Exercise instructions: Make an exact copy of all the entries, with the pictures left out.

(Change detection outputs)

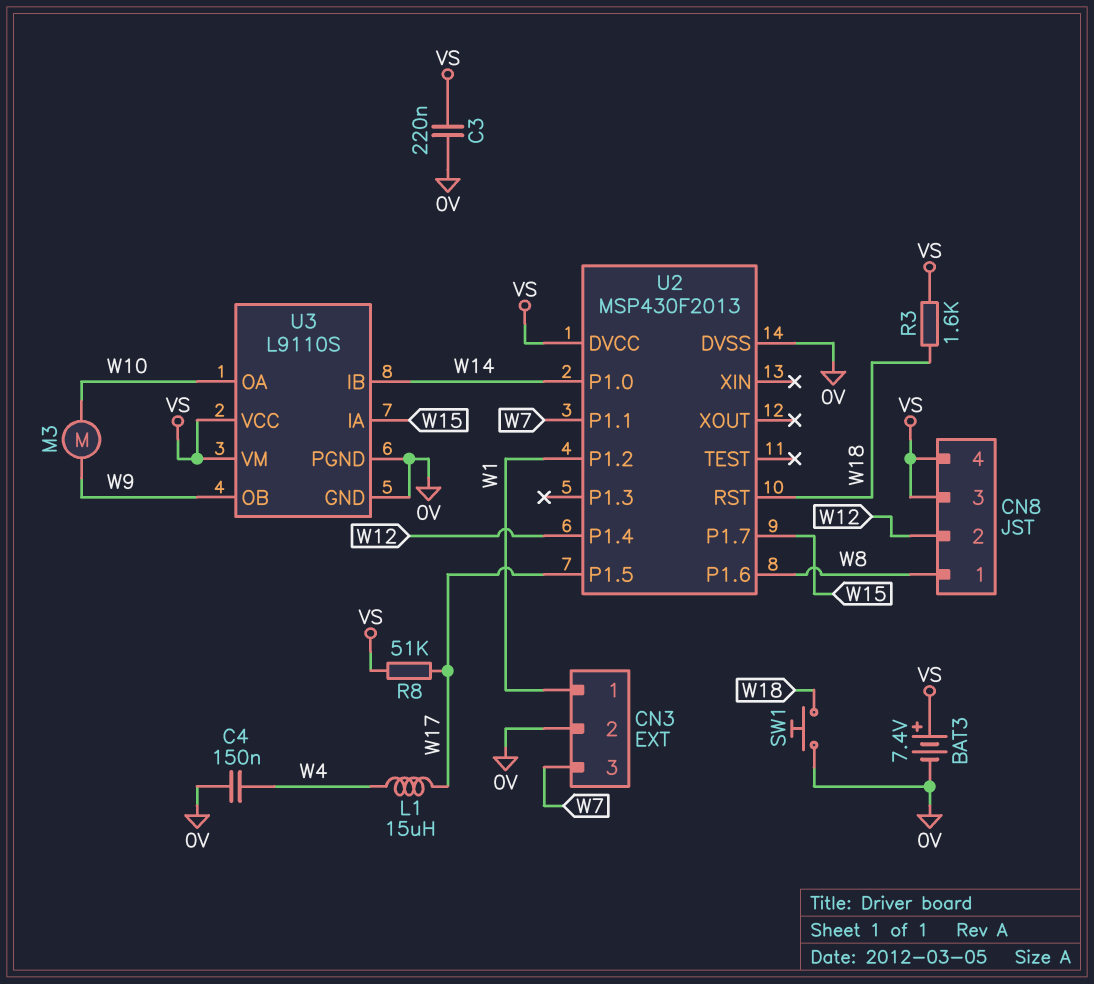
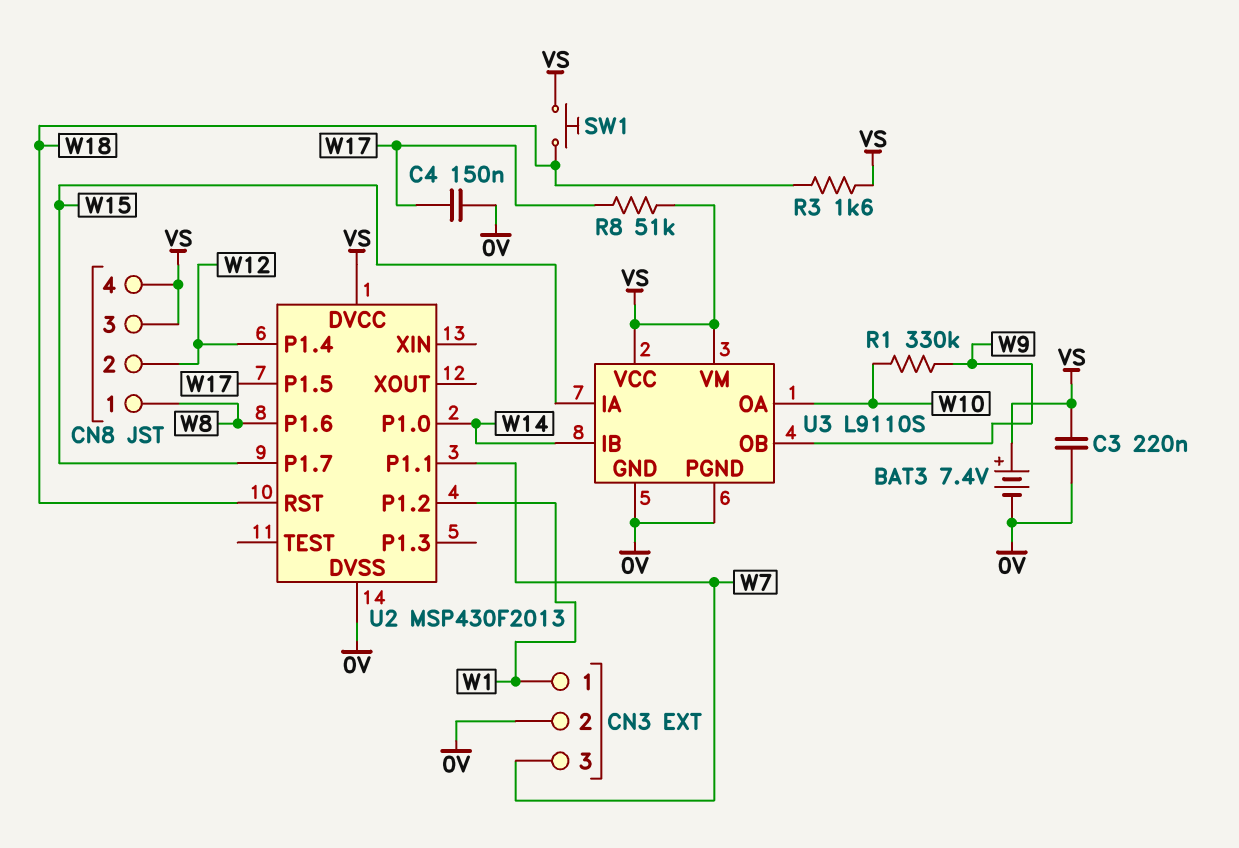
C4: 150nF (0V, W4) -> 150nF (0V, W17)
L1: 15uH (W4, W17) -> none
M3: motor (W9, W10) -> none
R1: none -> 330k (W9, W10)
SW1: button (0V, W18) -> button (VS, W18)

Exercise result:
C4: 150nF (0V, W4) -> 150nF (0V, W17)
L1: 15uH (W4, W17) -> none
M3: motor (W9, W10) -> none
R1: none -> 330k (W9, W10)
SW1: button (0V, W18) -> button (VS, W18)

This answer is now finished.